#### Work order:
Go through the data below and return each line where the string "purple" appears.

[Available records Boundary: Start]

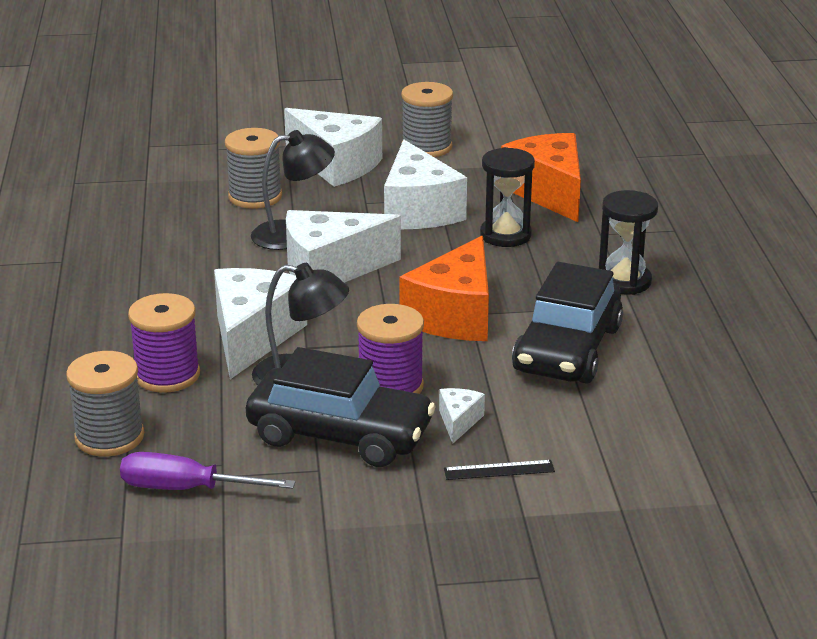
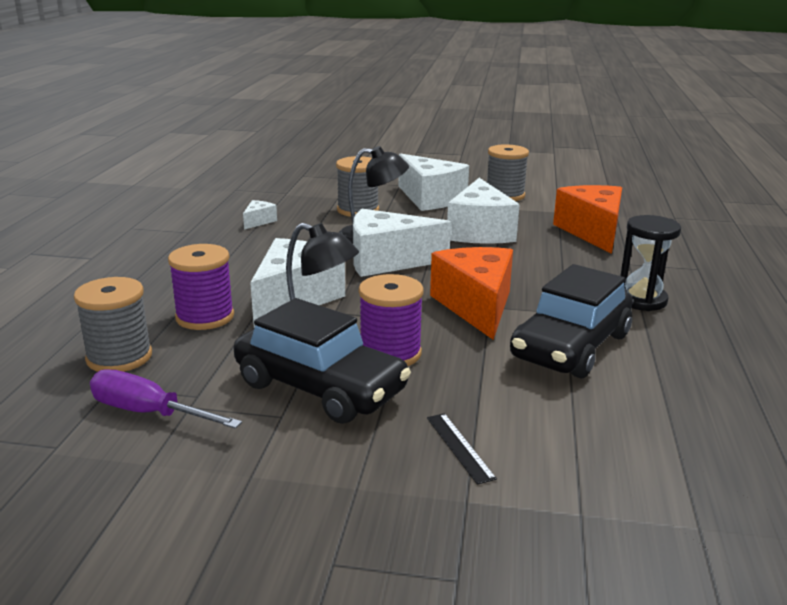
camera: 15 degrees right, 5 degrees down
(455, 316) = (476, 306): orange cheese -> orange cheese turned 135 degrees clockwise
(459, 422) = (439, 393): white cheese -> white cheese (258, 221)
(499, 470) = (459, 447): black ruler -> black ruler turned 60 degrees clockwise
(505, 235) = (545, 255): black hourglass -> none

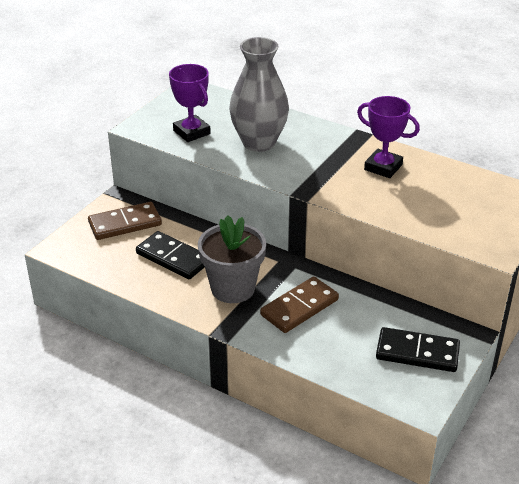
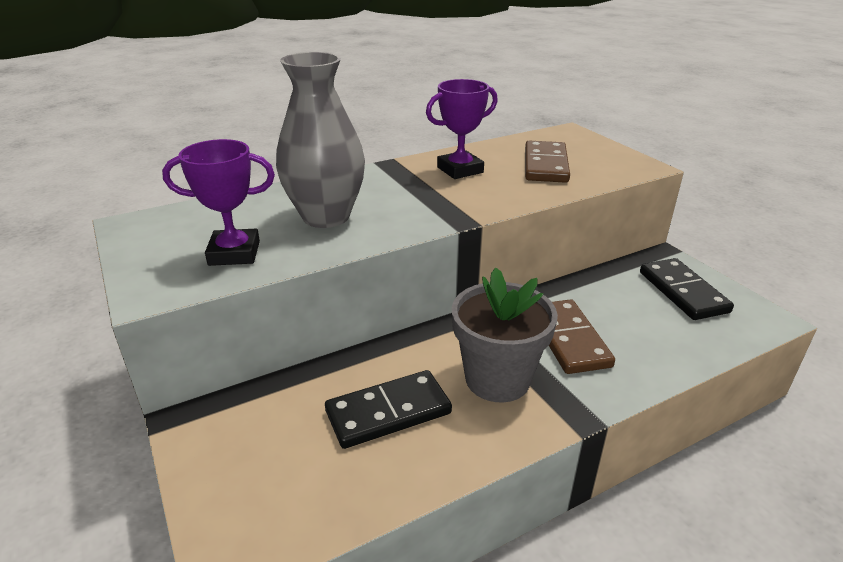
camera: 60 degrees left, 5 degrees down
(125, 224) = (257, 436): brown domino -> brown domino (546, 165)
(417, 353) = (683, 292): black domino -> black domino turned 60 degrees counterclockwise

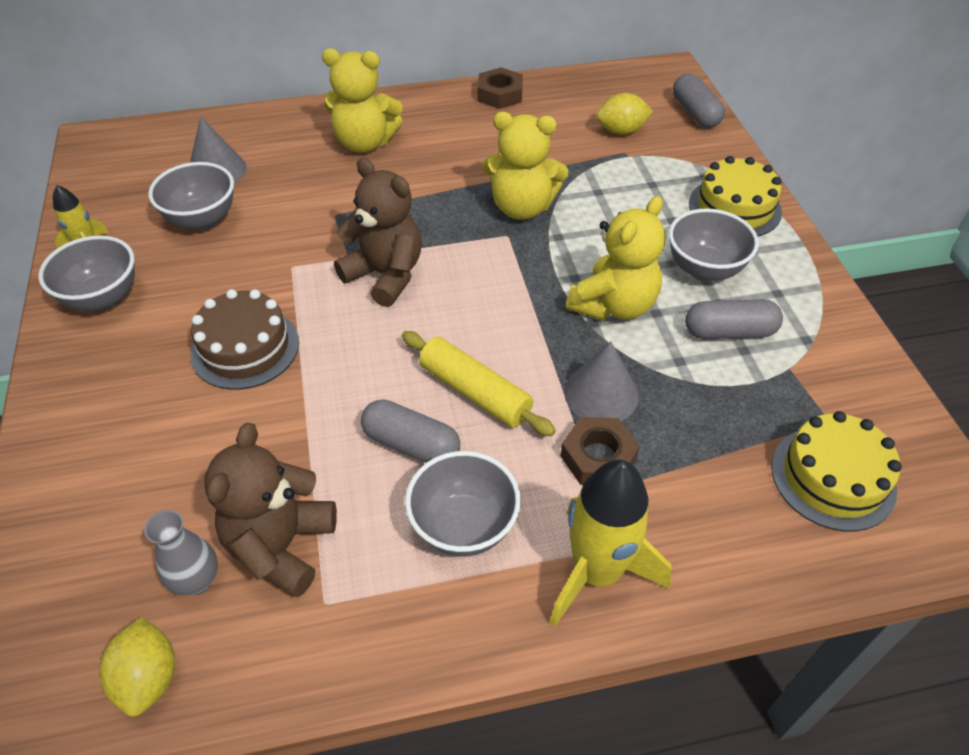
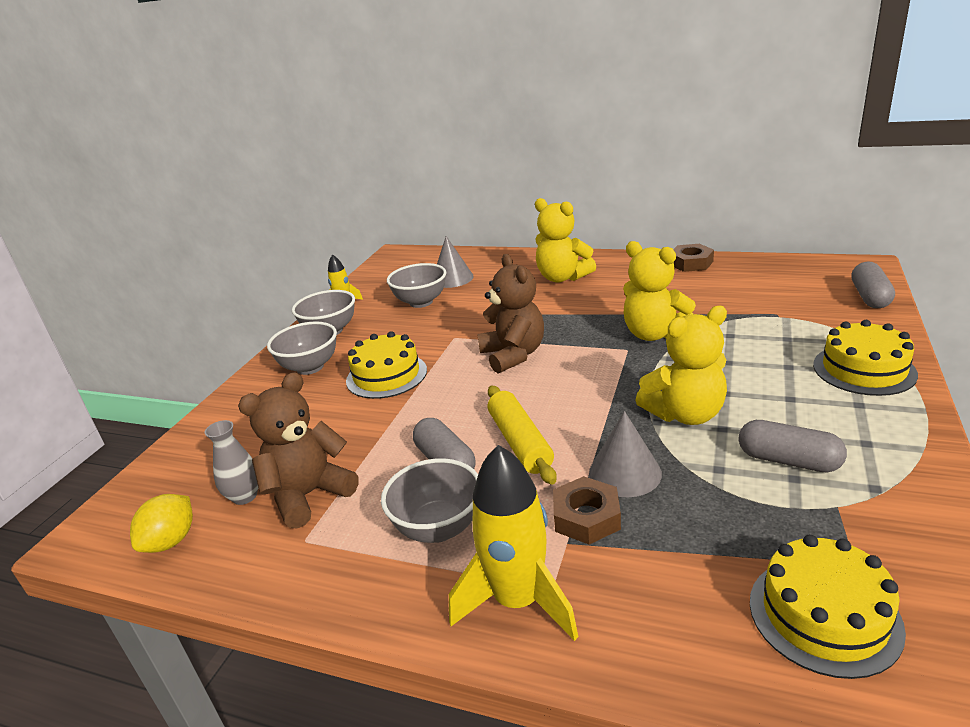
camera: 35 degrees right, 20 degrees down
(245, 348) = (386, 375): brown cake -> yellow cake
(621, 131) = (784, 299): yellow lemon -> none
(704, 269) = (796, 408): grey bowl -> grey bowl (310, 367)

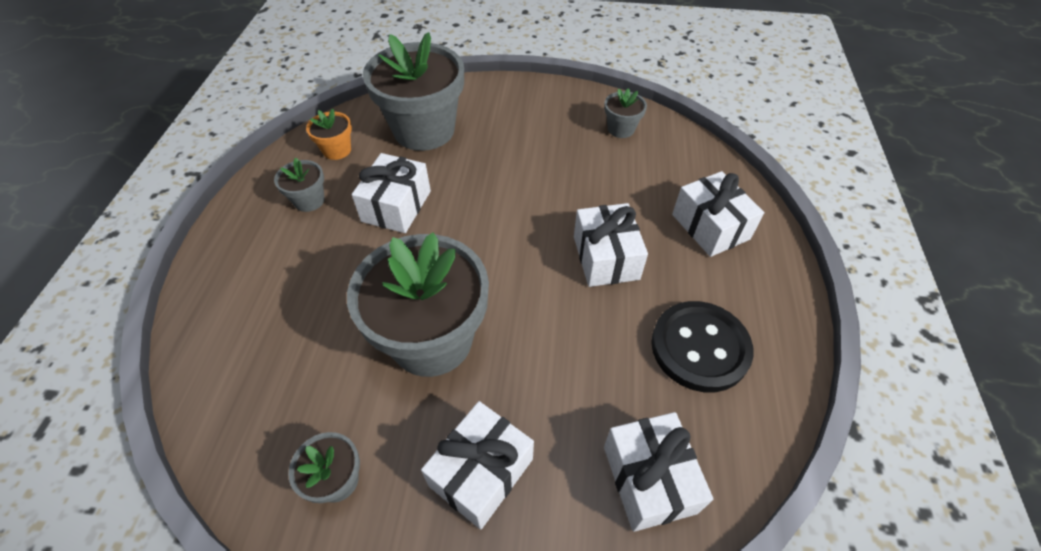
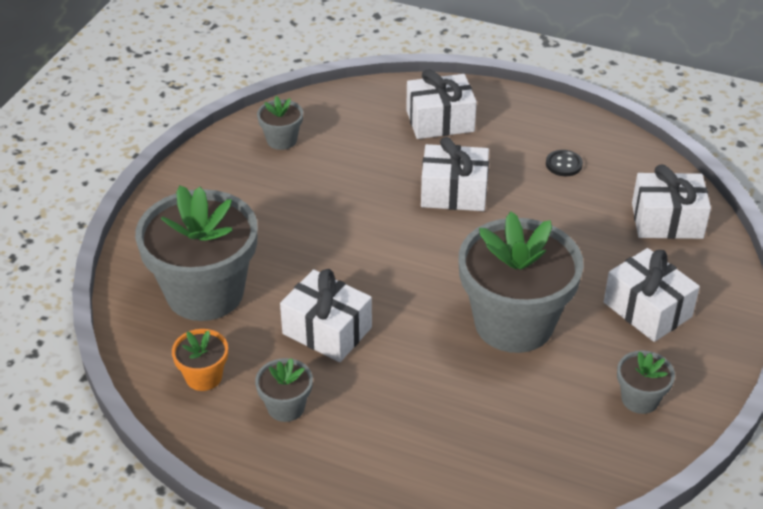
camera: 75 degrees left, 10 degrees down
(699, 347) = (563, 164): black button -> black button, size x0.45

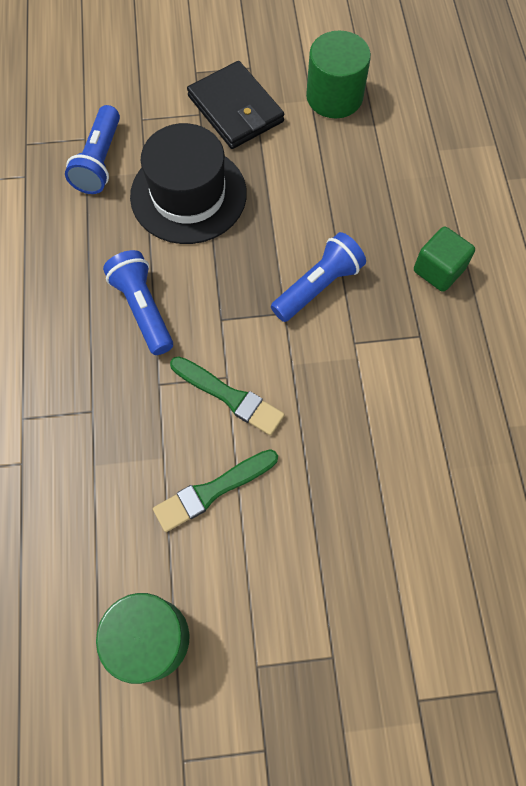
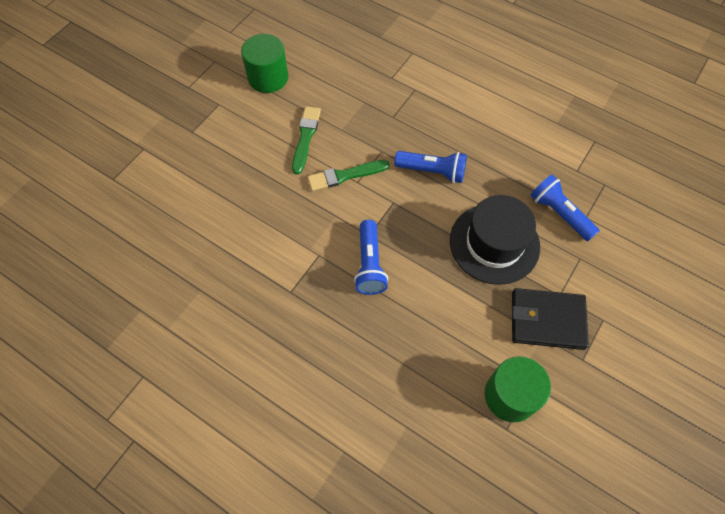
camera: 130 degrees right, 5 degrees down
(438, 270) = (319, 340): green cube -> none

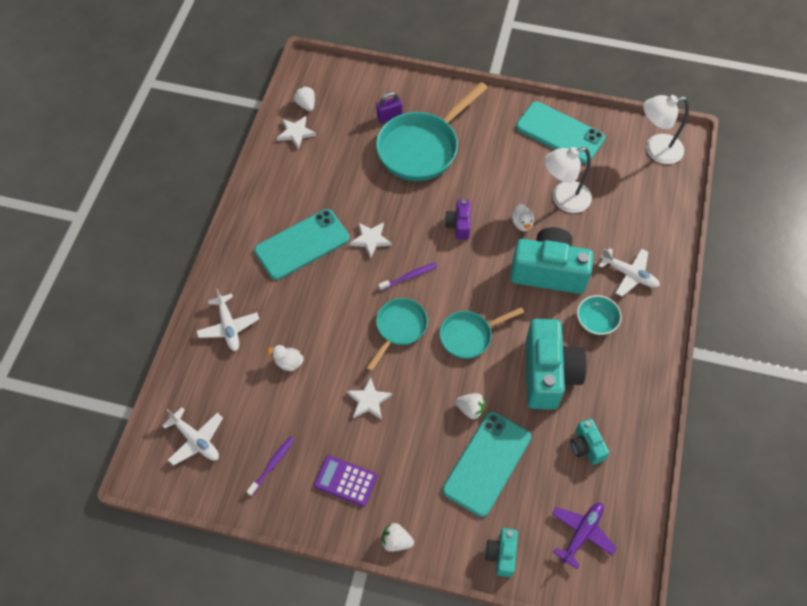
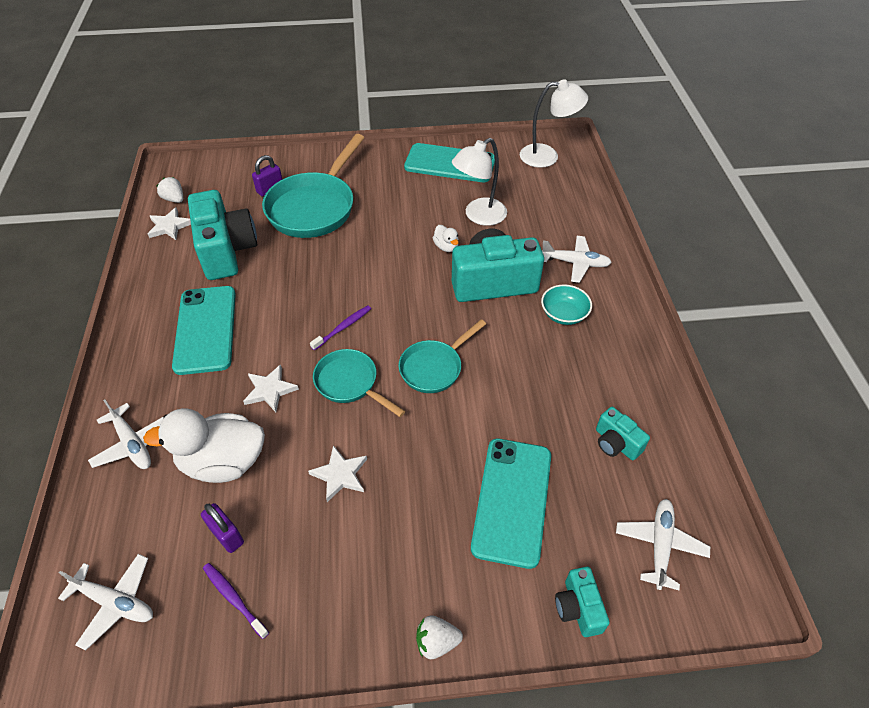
camera: 20 degrees left, 10 degrees down
(272, 465) = (234, 599): purple toothbrush -> purple toothbrush turned 60 degrees counterclockwise
(278, 418) = (227, 535): none -> purple padlock
(288, 363) = (223, 462): white duck -> white duck, size x2.24
(302, 244) = (206, 329): turquoise phone -> turquoise phone turned 45 degrees counterclockwise
(345, 481) = (342, 585): purple calculator -> none
(370, 239) = (286, 303): white star -> white star (270, 390)
(399, 328) = (350, 383): turquoise pan -> turquoise pan turned 60 degrees counterclockwise
(459, 225) = (380, 265): purple camera -> none
(470, 409) = (467, 445): white strawberry -> none
(548, 374) = (538, 380): turquoise camera -> turquoise camera (226, 251)
(581, 533) = (659, 545): purple plane -> white plane
(656, 150) = (547, 156): white lamp -> white lamp turned 150 degrees counterclockwise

[Available records Boundary: End]

#### Finished exercise:
(272, 465) = (234, 599): purple toothbrush -> purple toothbrush turned 60 degrees counterclockwise
(278, 418) = (227, 535): none -> purple padlock
(345, 481) = (342, 585): purple calculator -> none
(459, 225) = (380, 265): purple camera -> none
(581, 533) = (659, 545): purple plane -> white plane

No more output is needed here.